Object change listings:
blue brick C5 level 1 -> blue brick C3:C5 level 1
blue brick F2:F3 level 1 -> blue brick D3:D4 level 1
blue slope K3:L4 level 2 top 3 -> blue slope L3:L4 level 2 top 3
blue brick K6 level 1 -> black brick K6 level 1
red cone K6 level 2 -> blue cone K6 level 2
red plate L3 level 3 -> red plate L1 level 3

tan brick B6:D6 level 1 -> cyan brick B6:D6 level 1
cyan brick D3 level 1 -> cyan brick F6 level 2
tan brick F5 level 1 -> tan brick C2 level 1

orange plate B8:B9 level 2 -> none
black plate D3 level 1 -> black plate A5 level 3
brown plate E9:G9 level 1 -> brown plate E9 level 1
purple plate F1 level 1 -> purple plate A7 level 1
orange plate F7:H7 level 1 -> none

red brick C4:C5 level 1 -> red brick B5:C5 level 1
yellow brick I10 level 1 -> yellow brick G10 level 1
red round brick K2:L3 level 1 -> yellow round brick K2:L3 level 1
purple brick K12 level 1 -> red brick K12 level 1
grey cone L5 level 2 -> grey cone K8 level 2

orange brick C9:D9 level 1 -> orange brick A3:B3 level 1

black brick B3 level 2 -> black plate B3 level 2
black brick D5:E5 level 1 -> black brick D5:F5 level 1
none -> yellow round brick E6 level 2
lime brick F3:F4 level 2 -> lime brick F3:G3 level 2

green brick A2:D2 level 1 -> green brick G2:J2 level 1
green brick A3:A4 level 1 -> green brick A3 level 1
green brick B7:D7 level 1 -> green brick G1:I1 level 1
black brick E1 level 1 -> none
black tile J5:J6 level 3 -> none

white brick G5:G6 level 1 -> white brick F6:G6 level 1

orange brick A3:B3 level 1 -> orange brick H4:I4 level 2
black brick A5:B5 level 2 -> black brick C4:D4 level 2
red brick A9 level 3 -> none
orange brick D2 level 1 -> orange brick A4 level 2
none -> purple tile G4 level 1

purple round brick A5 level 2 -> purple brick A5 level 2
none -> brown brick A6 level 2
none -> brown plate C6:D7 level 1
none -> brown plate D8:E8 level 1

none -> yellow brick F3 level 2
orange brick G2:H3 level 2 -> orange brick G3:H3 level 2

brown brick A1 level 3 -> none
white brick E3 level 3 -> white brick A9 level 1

◆ EXERCISE ◆
Repeat the records above exactly, leaving none out.

◆ REPLY ◆
blue brick C5 level 1 -> blue brick C3:C5 level 1
blue brick F2:F3 level 1 -> blue brick D3:D4 level 1
blue slope K3:L4 level 2 top 3 -> blue slope L3:L4 level 2 top 3
blue brick K6 level 1 -> black brick K6 level 1
red cone K6 level 2 -> blue cone K6 level 2
red plate L3 level 3 -> red plate L1 level 3

tan brick B6:D6 level 1 -> cyan brick B6:D6 level 1
cyan brick D3 level 1 -> cyan brick F6 level 2
tan brick F5 level 1 -> tan brick C2 level 1

orange plate B8:B9 level 2 -> none
black plate D3 level 1 -> black plate A5 level 3
brown plate E9:G9 level 1 -> brown plate E9 level 1
purple plate F1 level 1 -> purple plate A7 level 1
orange plate F7:H7 level 1 -> none

red brick C4:C5 level 1 -> red brick B5:C5 level 1
yellow brick I10 level 1 -> yellow brick G10 level 1
red round brick K2:L3 level 1 -> yellow round brick K2:L3 level 1
purple brick K12 level 1 -> red brick K12 level 1
grey cone L5 level 2 -> grey cone K8 level 2

orange brick C9:D9 level 1 -> orange brick A3:B3 level 1

black brick B3 level 2 -> black plate B3 level 2
black brick D5:E5 level 1 -> black brick D5:F5 level 1
none -> yellow round brick E6 level 2
lime brick F3:F4 level 2 -> lime brick F3:G3 level 2

green brick A2:D2 level 1 -> green brick G2:J2 level 1
green brick A3:A4 level 1 -> green brick A3 level 1
green brick B7:D7 level 1 -> green brick G1:I1 level 1
black brick E1 level 1 -> none
black tile J5:J6 level 3 -> none

white brick G5:G6 level 1 -> white brick F6:G6 level 1

orange brick A3:B3 level 1 -> orange brick H4:I4 level 2
black brick A5:B5 level 2 -> black brick C4:D4 level 2
red brick A9 level 3 -> none
orange brick D2 level 1 -> orange brick A4 level 2
none -> purple tile G4 level 1

purple round brick A5 level 2 -> purple brick A5 level 2
none -> brown brick A6 level 2
none -> brown plate C6:D7 level 1
none -> brown plate D8:E8 level 1

none -> yellow brick F3 level 2
orange brick G2:H3 level 2 -> orange brick G3:H3 level 2

brown brick A1 level 3 -> none
white brick E3 level 3 -> white brick A9 level 1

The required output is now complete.